======== RECORDED INFORMATION

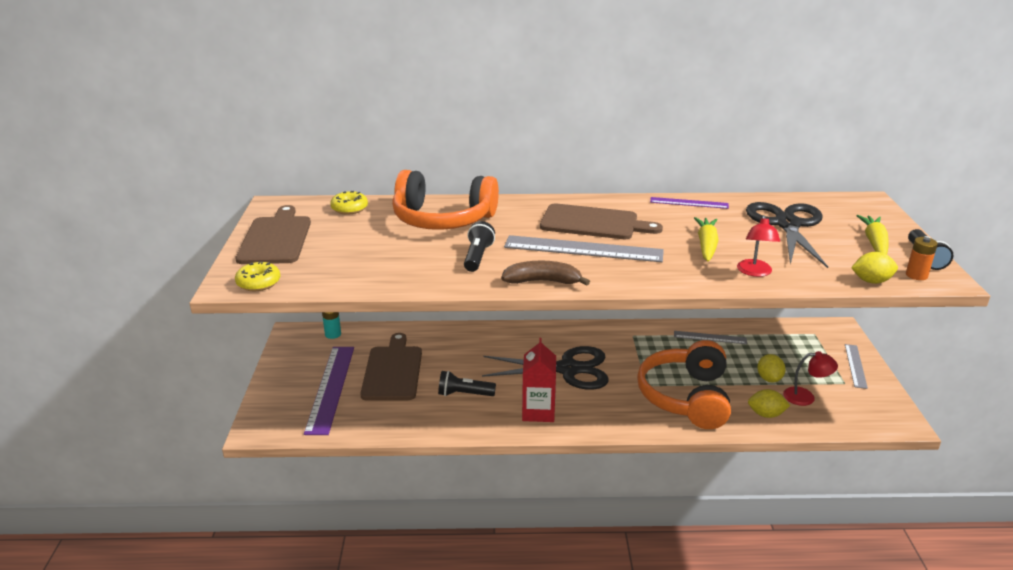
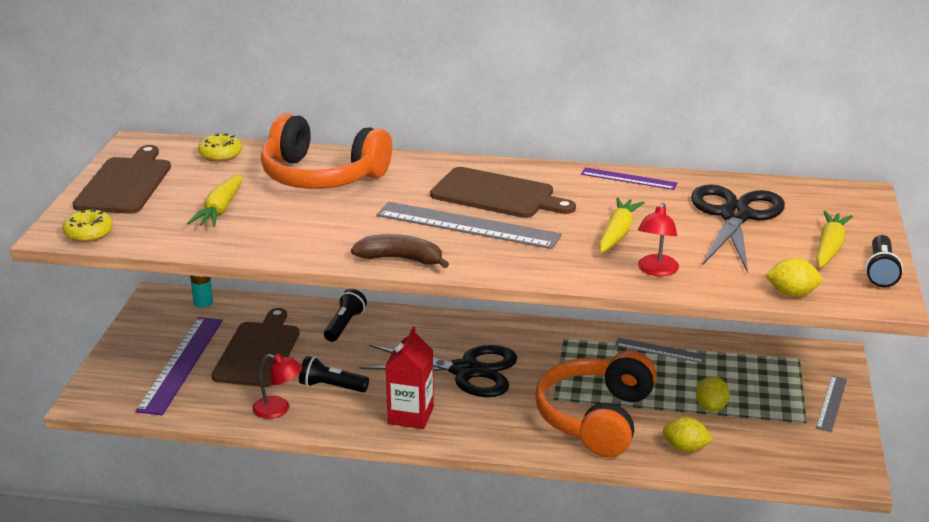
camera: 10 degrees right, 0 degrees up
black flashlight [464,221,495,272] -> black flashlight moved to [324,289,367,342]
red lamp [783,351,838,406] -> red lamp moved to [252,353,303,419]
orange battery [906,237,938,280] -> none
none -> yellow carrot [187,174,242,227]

================
======== RECORDED INFORMATION

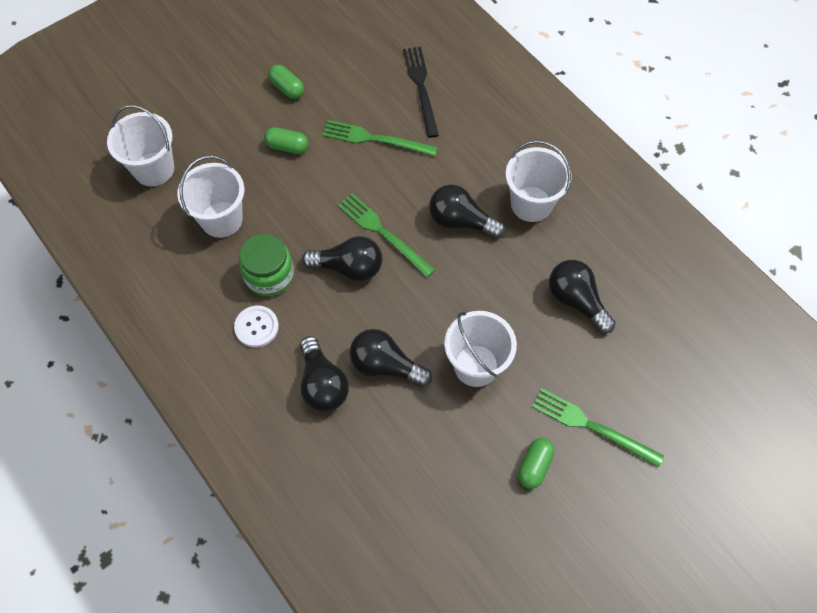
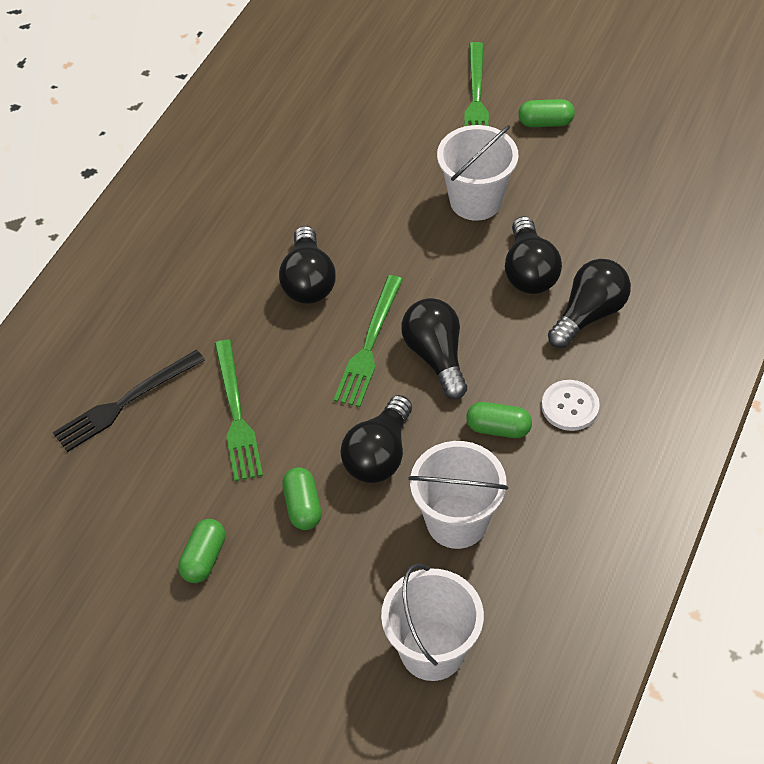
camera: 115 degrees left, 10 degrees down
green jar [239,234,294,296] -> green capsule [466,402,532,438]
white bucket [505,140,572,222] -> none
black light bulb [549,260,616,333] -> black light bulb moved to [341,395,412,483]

================

● **WHAT THE TASK REQUIRES**: In the entries above, some lines hold the string "moved". Copy each of them.

● **RESPONSE TO THE EXERCISE**:
black flashlight [464,221,495,272] -> black flashlight moved to [324,289,367,342]
red lamp [783,351,838,406] -> red lamp moved to [252,353,303,419]
black light bulb [549,260,616,333] -> black light bulb moved to [341,395,412,483]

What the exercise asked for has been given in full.